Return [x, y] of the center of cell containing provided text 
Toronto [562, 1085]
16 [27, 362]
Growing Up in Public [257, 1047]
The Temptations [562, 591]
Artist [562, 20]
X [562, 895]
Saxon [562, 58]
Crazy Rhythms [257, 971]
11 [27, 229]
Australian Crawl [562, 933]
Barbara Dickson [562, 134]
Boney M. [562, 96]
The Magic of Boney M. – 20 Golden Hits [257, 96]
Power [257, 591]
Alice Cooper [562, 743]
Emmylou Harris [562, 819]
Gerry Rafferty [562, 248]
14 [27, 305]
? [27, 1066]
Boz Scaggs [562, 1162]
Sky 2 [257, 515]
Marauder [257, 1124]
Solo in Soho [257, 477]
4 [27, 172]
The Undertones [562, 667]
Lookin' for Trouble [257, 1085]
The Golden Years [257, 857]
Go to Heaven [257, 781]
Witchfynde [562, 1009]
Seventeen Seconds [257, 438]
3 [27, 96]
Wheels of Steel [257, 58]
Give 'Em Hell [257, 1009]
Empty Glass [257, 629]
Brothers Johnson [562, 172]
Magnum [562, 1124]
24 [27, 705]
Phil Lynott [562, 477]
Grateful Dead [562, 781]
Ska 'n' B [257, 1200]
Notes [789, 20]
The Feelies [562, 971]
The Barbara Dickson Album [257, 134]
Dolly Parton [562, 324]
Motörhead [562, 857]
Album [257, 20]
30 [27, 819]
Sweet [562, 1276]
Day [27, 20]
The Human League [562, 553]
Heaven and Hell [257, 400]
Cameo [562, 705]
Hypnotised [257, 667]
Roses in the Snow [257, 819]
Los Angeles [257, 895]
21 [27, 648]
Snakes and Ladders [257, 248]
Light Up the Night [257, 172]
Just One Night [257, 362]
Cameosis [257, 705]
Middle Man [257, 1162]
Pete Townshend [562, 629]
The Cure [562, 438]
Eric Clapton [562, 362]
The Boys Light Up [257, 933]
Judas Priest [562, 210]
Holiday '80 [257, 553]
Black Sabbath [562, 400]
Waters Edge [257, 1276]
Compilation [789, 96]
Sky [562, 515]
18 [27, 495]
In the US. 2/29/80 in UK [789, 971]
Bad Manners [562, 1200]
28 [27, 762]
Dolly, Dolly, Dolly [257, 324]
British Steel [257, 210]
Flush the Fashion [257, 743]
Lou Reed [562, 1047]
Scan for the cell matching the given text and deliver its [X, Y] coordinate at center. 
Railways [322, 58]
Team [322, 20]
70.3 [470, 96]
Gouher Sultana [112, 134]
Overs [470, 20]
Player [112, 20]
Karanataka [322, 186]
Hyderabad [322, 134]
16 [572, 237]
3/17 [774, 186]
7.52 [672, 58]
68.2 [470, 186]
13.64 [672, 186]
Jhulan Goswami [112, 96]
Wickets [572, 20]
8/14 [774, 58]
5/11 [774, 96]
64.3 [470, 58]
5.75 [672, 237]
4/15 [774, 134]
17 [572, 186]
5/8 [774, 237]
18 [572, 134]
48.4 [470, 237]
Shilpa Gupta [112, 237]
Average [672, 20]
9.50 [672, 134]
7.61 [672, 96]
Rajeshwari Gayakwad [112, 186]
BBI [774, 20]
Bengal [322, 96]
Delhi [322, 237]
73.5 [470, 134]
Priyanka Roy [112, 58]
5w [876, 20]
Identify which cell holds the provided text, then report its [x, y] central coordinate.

++++

Task description:
Arrange every line of the entries above as a numbered list, dropping any blank lines.

Answer:
1. Return [x, y] of the center of cell containing provided text 
2. Toronto [562, 1085]
3. 16 [27, 362]
4. Growing Up in Public [257, 1047]
5. The Temptations [562, 591]
6. Artist [562, 20]
7. X [562, 895]
8. Saxon [562, 58]
9. Crazy Rhythms [257, 971]
10. 11 [27, 229]
11. Australian Crawl [562, 933]
12. Barbara Dickson [562, 134]
13. Boney M. [562, 96]
14. The Magic of Boney M. – 20 Golden Hits [257, 96]
15. Power [257, 591]
16. Alice Cooper [562, 743]
17. Emmylou Harris [562, 819]
18. Gerry Rafferty [562, 248]
19. 14 [27, 305]
20. ? [27, 1066]
21. Boz Scaggs [562, 1162]
22. Sky 2 [257, 515]
23. Marauder [257, 1124]
24. Solo in Soho [257, 477]
25. 4 [27, 172]
26. The Undertones [562, 667]
27. Lookin' for Trouble [257, 1085]
28. The Golden Years [257, 857]
29. Go to Heaven [257, 781]
30. Witchfynde [562, 1009]
31. Seventeen Seconds [257, 438]
32. 3 [27, 96]
33. Wheels of Steel [257, 58]
34. Give 'Em Hell [257, 1009]
35. Empty Glass [257, 629]
36. Brothers Johnson [562, 172]
37. Magnum [562, 1124]
38. 24 [27, 705]
39. Phil Lynott [562, 477]
40. Grateful Dead [562, 781]
41. Ska 'n' B [257, 1200]
42. Notes [789, 20]
43. The Feelies [562, 971]
44. The Barbara Dickson Album [257, 134]
45. Dolly Parton [562, 324]
46. Motörhead [562, 857]
47. Album [257, 20]
48. 30 [27, 819]
49. Sweet [562, 1276]
50. Day [27, 20]
51. The Human League [562, 553]
52. Heaven and Hell [257, 400]
53. Cameo [562, 705]
54. Hypnotised [257, 667]
55. Roses in the Snow [257, 819]
56. Los Angeles [257, 895]
57. 21 [27, 648]
58. Snakes and Ladders [257, 248]
59. Light Up the Night [257, 172]
60. Just One Night [257, 362]
61. Cameosis [257, 705]
62. Middle Man [257, 1162]
63. Pete Townshend [562, 629]
64. The Cure [562, 438]
65. Eric Clapton [562, 362]
66. The Boys Light Up [257, 933]
67. Judas Priest [562, 210]
68. Holiday '80 [257, 553]
69. Black Sabbath [562, 400]
70. Waters Edge [257, 1276]
71. Compilation [789, 96]
72. Sky [562, 515]
73. 18 [27, 495]
74. In the US. 2/29/80 in UK [789, 971]
75. Bad Manners [562, 1200]
76. 28 [27, 762]
77. Dolly, Dolly, Dolly [257, 324]
78. British Steel [257, 210]
79. Flush the Fashion [257, 743]
80. Lou Reed [562, 1047]
81. Scan for the cell matching the given text and deliver its [X, Y] coordinate at center. 
82. Railways [322, 58]
83. Team [322, 20]
84. 70.3 [470, 96]
85. Gouher Sultana [112, 134]
86. Overs [470, 20]
87. Player [112, 20]
88. Karanataka [322, 186]
89. Hyderabad [322, 134]
90. 16 [572, 237]
91. 3/17 [774, 186]
92. 7.52 [672, 58]
93. 68.2 [470, 186]
94. 13.64 [672, 186]
95. Jhulan Goswami [112, 96]
96. Wickets [572, 20]
97. 8/14 [774, 58]
98. 5/11 [774, 96]
99. 64.3 [470, 58]
100. 5.75 [672, 237]
101. 4/15 [774, 134]
102. 17 [572, 186]
103. 5/8 [774, 237]
104. 18 [572, 134]
105. 48.4 [470, 237]
106. Shilpa Gupta [112, 237]
107. Average [672, 20]
108. 9.50 [672, 134]
109. 7.61 [672, 96]
110. Rajeshwari Gayakwad [112, 186]
111. BBI [774, 20]
112. Bengal [322, 96]
113. Delhi [322, 237]
114. 73.5 [470, 134]
115. Priyanka Roy [112, 58]
116. 5w [876, 20]
117. Identify which cell holds the provided text, then report its [x, y] central coordinate.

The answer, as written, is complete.